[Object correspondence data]
↓↓↓

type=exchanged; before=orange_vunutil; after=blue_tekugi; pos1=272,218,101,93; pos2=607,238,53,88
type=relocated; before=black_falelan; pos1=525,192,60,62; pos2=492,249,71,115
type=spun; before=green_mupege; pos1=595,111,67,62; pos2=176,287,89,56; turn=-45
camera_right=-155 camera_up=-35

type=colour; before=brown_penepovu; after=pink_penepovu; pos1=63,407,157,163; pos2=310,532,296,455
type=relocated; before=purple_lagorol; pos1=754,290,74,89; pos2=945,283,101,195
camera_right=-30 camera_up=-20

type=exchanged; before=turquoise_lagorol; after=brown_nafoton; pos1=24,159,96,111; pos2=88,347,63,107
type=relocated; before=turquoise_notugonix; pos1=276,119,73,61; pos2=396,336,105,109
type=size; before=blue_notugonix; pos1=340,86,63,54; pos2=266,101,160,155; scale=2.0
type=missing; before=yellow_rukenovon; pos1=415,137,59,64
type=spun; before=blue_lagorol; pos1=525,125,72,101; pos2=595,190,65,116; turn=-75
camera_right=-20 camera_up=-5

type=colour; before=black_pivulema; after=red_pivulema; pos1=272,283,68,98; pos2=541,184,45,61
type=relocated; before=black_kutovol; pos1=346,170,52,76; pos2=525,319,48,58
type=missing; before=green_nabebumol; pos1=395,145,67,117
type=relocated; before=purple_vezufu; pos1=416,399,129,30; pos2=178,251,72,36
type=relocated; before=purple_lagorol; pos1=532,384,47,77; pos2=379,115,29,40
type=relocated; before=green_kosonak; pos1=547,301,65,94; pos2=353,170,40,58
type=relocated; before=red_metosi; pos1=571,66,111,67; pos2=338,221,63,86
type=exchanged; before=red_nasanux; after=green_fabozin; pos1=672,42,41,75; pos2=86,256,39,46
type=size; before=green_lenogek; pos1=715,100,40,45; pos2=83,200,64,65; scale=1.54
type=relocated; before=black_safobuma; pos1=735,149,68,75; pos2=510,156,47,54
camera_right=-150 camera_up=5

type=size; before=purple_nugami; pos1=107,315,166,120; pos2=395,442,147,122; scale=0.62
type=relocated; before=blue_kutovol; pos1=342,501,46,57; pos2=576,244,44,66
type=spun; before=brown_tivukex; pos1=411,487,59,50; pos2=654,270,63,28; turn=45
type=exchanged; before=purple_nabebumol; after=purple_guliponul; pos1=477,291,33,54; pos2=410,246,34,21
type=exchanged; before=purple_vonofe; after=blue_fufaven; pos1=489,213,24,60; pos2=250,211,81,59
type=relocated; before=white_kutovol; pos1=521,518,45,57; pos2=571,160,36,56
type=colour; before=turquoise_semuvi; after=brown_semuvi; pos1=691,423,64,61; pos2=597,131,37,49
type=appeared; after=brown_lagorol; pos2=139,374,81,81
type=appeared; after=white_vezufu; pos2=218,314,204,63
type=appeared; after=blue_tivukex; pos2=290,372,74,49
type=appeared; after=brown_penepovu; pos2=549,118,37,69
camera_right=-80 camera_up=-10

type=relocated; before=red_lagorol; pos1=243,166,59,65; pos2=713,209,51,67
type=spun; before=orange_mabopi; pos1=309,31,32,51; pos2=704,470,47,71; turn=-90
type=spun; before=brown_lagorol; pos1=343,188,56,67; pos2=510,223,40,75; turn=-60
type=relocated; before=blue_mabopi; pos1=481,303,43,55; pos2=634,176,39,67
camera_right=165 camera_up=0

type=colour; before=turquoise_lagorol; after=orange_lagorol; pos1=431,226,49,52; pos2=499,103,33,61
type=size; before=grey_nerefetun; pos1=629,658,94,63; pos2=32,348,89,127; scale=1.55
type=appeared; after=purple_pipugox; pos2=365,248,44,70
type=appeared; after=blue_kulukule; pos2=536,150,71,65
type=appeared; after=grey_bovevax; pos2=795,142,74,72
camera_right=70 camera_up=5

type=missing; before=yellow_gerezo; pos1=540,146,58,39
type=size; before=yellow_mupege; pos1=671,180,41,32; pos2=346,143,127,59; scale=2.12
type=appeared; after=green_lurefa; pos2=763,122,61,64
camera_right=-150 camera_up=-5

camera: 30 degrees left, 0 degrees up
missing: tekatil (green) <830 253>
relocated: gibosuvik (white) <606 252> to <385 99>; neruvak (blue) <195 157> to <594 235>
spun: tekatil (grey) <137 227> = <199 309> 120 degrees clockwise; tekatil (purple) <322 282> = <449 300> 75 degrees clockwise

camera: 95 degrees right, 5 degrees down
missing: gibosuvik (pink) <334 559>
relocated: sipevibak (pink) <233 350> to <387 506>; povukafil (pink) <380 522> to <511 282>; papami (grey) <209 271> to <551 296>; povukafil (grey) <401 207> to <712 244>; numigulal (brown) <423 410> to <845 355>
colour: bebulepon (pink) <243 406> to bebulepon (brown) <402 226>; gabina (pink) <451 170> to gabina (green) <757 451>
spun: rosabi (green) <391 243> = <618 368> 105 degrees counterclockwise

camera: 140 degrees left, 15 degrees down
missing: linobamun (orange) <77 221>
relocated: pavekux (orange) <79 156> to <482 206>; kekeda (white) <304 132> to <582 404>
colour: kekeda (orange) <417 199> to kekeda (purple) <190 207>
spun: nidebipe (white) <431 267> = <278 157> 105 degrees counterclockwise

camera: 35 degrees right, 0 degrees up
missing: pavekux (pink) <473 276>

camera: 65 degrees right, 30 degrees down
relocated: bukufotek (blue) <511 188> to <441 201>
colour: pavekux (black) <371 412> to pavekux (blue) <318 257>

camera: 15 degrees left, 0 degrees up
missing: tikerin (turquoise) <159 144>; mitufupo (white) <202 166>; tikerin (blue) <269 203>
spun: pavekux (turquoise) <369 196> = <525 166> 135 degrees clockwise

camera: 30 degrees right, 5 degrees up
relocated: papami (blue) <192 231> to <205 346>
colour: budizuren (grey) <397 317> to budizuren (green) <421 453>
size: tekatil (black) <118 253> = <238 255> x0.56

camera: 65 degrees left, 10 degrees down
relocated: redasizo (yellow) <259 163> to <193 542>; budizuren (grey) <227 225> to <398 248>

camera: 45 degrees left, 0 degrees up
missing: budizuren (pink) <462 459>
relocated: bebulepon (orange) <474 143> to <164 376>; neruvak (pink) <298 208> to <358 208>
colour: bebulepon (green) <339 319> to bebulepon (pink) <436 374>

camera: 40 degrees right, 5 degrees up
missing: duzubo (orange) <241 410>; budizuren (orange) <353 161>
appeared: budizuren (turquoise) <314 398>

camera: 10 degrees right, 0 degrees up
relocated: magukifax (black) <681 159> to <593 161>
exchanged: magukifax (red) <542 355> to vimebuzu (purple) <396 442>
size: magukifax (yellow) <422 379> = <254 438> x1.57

↑↑↑

**TO DO**:
Restate word for word the entries above, starting at the line with "missing: tekatil (green) <830 253>" and ending at the line with "relocated: gibosuvik (white)", inclusive, and no others.

**PROBLEM SOLUTION**:
missing: tekatil (green) <830 253>
relocated: gibosuvik (white) <606 252> to <385 99>; neruvak (blue) <195 157> to <594 235>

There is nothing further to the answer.